> [Extracted records]:
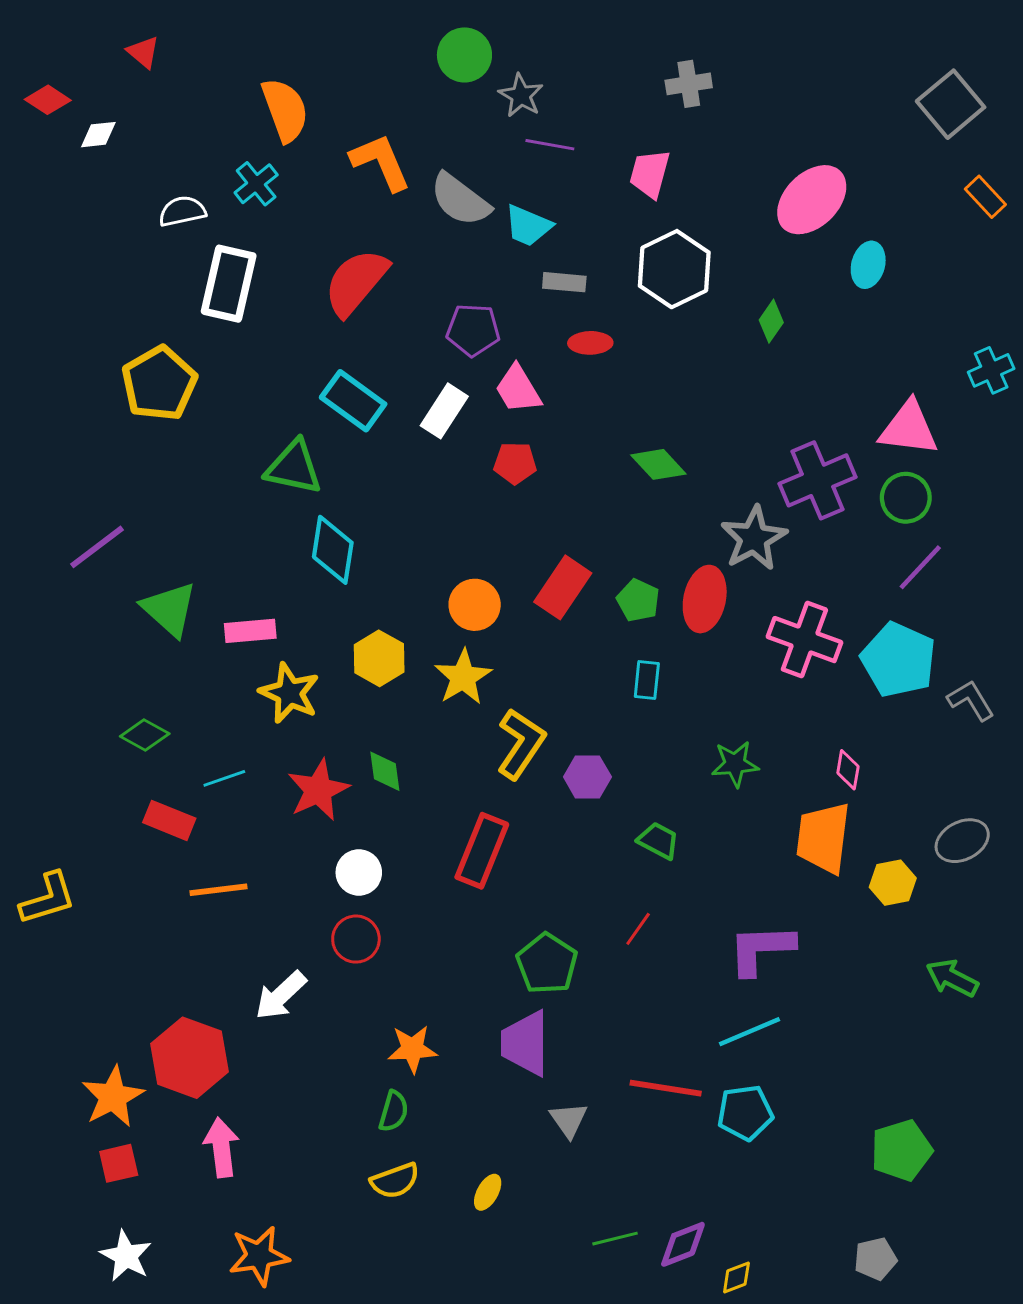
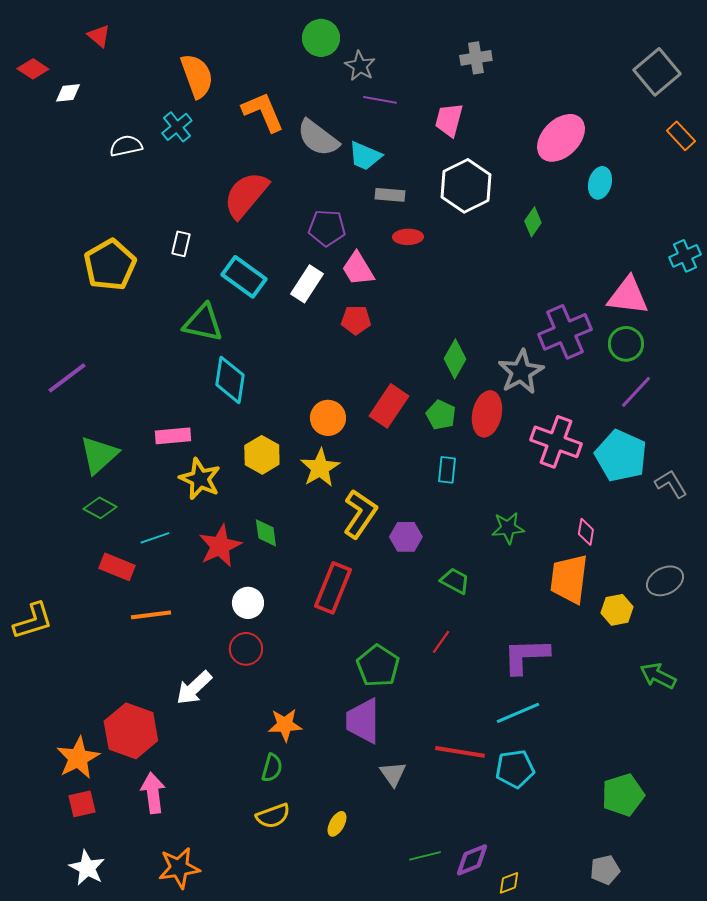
white rectangle: (229, 284) -> (181, 244), moved, size x0.5
green diamond: (658, 464) -> (455, 359), moved, turned 72
green triangle: (169, 609) -> (99, 455), moved, turned 36

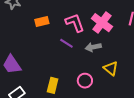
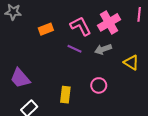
pink cross: (102, 23) -> (109, 22), turned 30
yellow triangle: (111, 68) -> (131, 62), moved

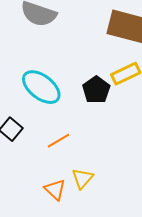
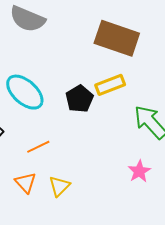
orange triangle: (55, 190) -> (26, 183), moved

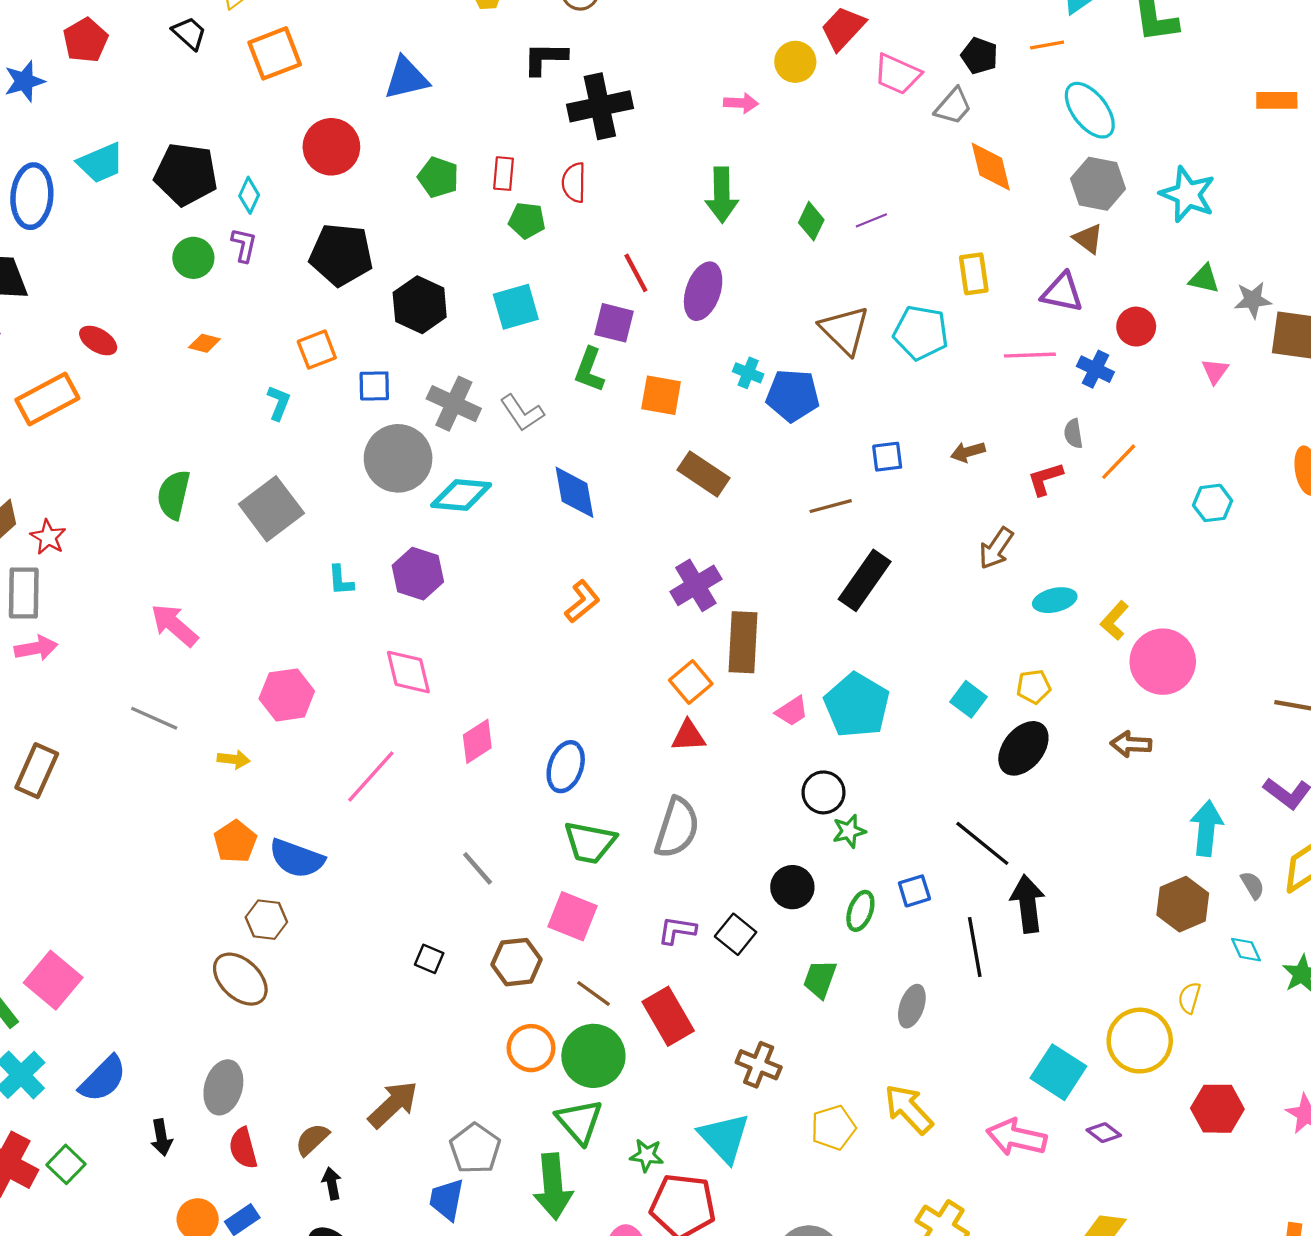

> [Task directions]: Beginning with the line that includes "green triangle: (169, 609)" and ending with the last line of the material, reproduce those lines exactly and nothing else, with no pictures.

> [Answer space]:
green triangle: (169, 609) -> (99, 455), moved, turned 36

pink cross: (102, 23) -> (109, 22), turned 30
yellow triangle: (111, 68) -> (131, 62), moved

orange triangle: (55, 190) -> (26, 183), moved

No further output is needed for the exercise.